Transcribe, word for word and without additions, each line below from the one containing "cyan cone A9 level 2 -> none" through the one containing "cyan round brick H14 level 1 -> none", both ends included.

Excerpted records
· · · ·

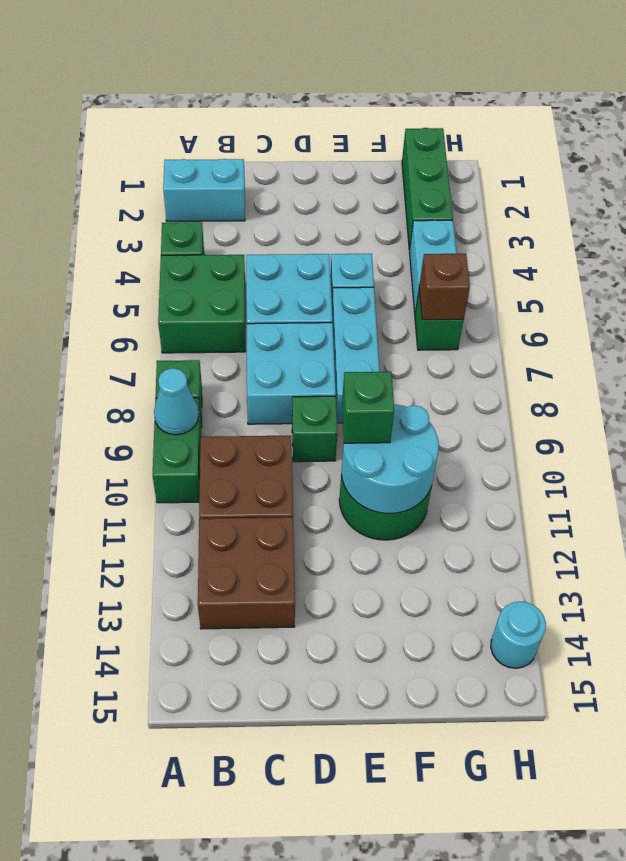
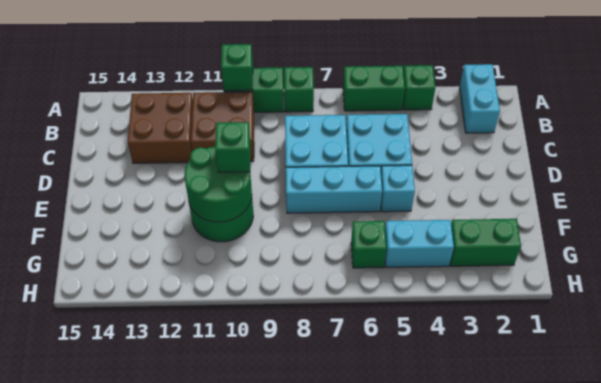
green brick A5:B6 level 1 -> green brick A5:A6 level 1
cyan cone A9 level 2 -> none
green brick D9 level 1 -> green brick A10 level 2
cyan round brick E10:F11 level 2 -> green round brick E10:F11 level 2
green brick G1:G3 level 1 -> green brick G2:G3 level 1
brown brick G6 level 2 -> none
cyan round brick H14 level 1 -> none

· · · ·

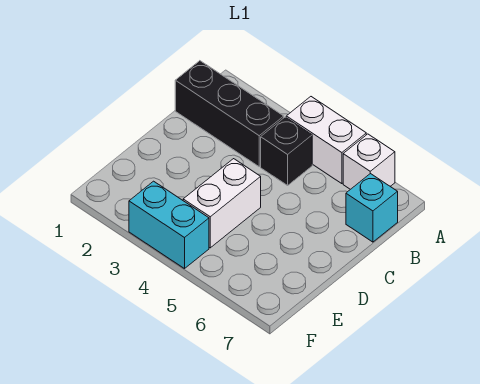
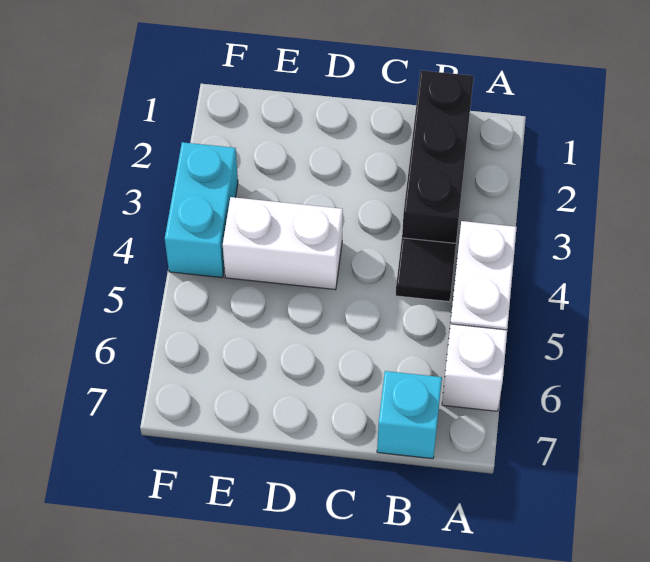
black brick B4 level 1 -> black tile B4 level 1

· · · ·

Answer section
cyan cone A9 level 2 -> none
green brick D9 level 1 -> green brick A10 level 2
cyan round brick E10:F11 level 2 -> green round brick E10:F11 level 2
green brick G1:G3 level 1 -> green brick G2:G3 level 1
brown brick G6 level 2 -> none
cyan round brick H14 level 1 -> none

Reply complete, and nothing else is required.